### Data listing
(begin)
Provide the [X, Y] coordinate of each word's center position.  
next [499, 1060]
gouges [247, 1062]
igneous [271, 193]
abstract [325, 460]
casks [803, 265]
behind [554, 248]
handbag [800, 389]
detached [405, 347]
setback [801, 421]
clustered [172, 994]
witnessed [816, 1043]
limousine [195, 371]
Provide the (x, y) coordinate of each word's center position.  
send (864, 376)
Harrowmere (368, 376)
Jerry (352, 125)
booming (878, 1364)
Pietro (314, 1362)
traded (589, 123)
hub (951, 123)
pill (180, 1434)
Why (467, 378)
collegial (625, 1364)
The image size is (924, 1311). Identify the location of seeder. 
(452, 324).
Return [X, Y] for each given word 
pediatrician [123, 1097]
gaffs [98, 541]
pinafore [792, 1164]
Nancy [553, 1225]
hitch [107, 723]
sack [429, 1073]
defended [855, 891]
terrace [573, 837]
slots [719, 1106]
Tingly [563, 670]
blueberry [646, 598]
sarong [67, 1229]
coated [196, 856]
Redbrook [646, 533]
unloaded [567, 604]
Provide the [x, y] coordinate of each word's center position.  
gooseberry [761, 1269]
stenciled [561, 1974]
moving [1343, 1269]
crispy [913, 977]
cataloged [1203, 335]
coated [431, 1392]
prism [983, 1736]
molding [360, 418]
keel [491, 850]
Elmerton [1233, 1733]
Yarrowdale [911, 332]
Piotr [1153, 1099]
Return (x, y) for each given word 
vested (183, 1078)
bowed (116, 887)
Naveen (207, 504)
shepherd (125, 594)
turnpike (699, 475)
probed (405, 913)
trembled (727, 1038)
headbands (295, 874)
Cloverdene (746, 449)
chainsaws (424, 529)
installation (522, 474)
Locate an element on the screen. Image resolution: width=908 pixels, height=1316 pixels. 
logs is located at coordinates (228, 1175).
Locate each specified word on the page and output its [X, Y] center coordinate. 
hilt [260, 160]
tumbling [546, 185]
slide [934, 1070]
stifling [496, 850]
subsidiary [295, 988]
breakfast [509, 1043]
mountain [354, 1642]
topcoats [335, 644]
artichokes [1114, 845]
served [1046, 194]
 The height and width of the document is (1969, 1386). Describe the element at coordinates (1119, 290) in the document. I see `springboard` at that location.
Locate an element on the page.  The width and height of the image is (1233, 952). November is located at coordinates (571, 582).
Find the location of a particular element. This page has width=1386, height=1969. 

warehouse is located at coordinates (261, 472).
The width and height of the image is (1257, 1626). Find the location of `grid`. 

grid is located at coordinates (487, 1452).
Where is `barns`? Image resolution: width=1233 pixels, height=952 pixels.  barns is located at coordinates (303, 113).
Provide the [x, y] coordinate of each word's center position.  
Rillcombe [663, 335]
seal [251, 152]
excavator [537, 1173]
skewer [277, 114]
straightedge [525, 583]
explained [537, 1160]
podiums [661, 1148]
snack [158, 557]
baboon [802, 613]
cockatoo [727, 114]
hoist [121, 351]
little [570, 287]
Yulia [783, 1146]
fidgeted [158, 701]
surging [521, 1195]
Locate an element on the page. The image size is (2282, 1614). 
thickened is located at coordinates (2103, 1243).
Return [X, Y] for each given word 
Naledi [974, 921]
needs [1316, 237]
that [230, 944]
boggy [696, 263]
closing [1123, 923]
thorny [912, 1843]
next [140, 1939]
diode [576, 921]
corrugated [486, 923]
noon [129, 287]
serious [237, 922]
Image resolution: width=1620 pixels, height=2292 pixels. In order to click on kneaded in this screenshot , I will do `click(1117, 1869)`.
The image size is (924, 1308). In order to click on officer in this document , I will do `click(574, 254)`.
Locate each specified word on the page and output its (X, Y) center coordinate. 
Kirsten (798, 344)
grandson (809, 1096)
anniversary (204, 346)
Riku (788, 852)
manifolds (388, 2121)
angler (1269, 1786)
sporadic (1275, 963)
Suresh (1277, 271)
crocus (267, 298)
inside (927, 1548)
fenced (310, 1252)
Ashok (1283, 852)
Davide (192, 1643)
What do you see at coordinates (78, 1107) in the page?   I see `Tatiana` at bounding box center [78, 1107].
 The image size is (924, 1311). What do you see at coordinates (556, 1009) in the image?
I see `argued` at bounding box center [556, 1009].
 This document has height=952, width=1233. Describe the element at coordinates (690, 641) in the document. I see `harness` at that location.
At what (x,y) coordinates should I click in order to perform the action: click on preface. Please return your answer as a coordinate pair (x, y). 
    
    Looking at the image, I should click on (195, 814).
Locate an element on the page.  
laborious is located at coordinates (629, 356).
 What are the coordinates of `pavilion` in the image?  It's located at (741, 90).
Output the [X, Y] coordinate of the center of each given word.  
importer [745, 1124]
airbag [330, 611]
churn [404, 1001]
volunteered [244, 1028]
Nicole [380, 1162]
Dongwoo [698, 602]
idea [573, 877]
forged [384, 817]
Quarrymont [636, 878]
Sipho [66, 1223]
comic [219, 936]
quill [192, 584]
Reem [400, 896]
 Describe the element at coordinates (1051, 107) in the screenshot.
(end)
### Aim of the exercise
Reproduce the data verbatim from its first line through the line containing "The height and", inclusive.

### Reply
Provide the [X, Y] coordinate of each word's center position.  
next [499, 1060]
gouges [247, 1062]
igneous [271, 193]
abstract [325, 460]
casks [803, 265]
behind [554, 248]
handbag [800, 389]
detached [405, 347]
setback [801, 421]
clustered [172, 994]
witnessed [816, 1043]
limousine [195, 371]
Provide the (x, y) coordinate of each word's center position.  
send (864, 376)
Harrowmere (368, 376)
Jerry (352, 125)
booming (878, 1364)
Pietro (314, 1362)
traded (589, 123)
hub (951, 123)
pill (180, 1434)
Why (467, 378)
collegial (625, 1364)
The image size is (924, 1311). Identify the location of seeder. 
(452, 324).
Return [X, Y] for each given word 
pediatrician [123, 1097]
gaffs [98, 541]
pinafore [792, 1164]
Nancy [553, 1225]
hitch [107, 723]
sack [429, 1073]
defended [855, 891]
terrace [573, 837]
slots [719, 1106]
Tingly [563, 670]
blueberry [646, 598]
sarong [67, 1229]
coated [196, 856]
Redbrook [646, 533]
unloaded [567, 604]
Provide the [x, y] coordinate of each word's center position.  
gooseberry [761, 1269]
stenciled [561, 1974]
moving [1343, 1269]
crispy [913, 977]
cataloged [1203, 335]
coated [431, 1392]
prism [983, 1736]
molding [360, 418]
keel [491, 850]
Elmerton [1233, 1733]
Yarrowdale [911, 332]
Piotr [1153, 1099]
Return (x, y) for each given word 
vested (183, 1078)
bowed (116, 887)
Naveen (207, 504)
shepherd (125, 594)
turnpike (699, 475)
probed (405, 913)
trembled (727, 1038)
headbands (295, 874)
Cloverdene (746, 449)
chainsaws (424, 529)
installation (522, 474)
Locate an element on the screen. Image resolution: width=908 pixels, height=1316 pixels. 
logs is located at coordinates (228, 1175).
Locate each specified word on the page and output its [X, Y] center coordinate. 
hilt [260, 160]
tumbling [546, 185]
slide [934, 1070]
stifling [496, 850]
subsidiary [295, 988]
breakfast [509, 1043]
mountain [354, 1642]
topcoats [335, 644]
artichokes [1114, 845]
served [1046, 194]
 The height and width of the document is (1969, 1386). Describe the element at coordinates (1119, 290) in the document. I see `springboard` at that location.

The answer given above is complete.